Records from a collection:
· · · · · · ·

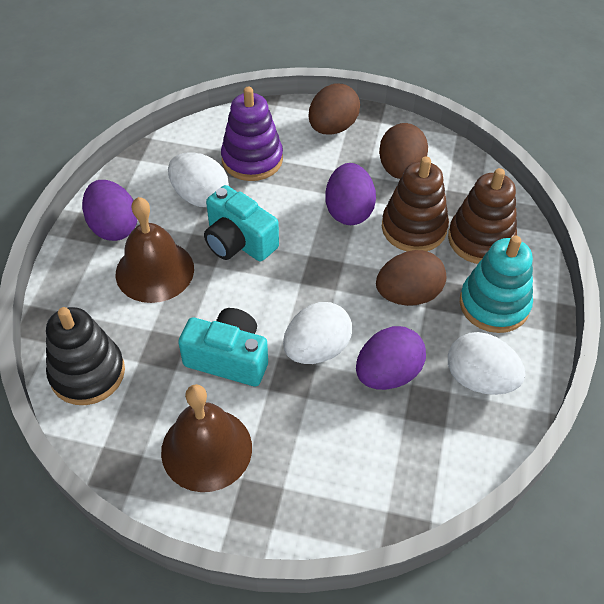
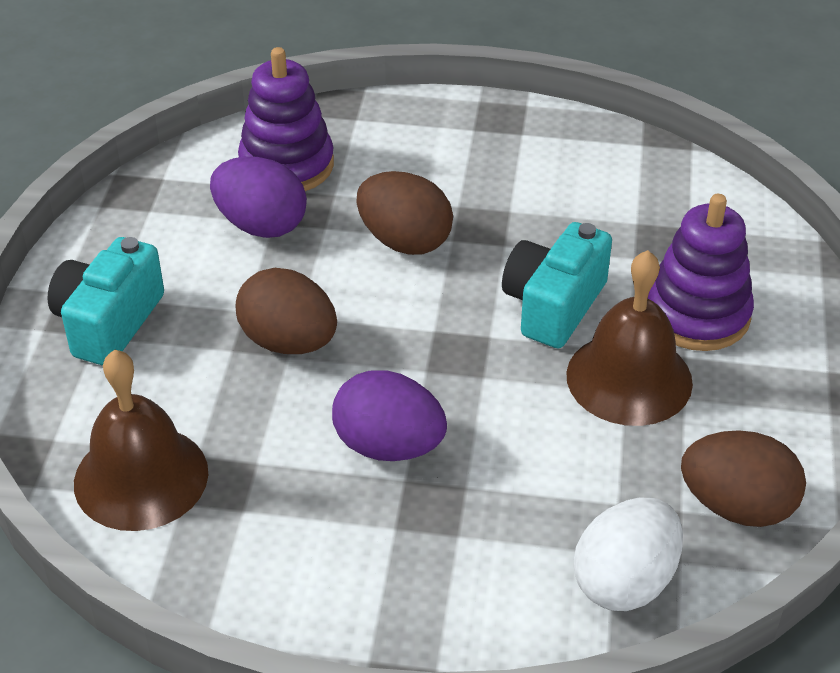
black stacking toy: 1 -> 0
brown stacking toy: 2 -> 0
purple egg: 3 -> 2
purple stacking toy: 1 -> 2
turquoise stacking toy: 1 -> 0
white egg: 3 -> 1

· · · · · · ·

* What you should do: Begin at the line containing "purple egg: 3 -> 2" and reproduce every line through the last one in the records above, exactly.

* Solution:
purple egg: 3 -> 2
purple stacking toy: 1 -> 2
turquoise stacking toy: 1 -> 0
white egg: 3 -> 1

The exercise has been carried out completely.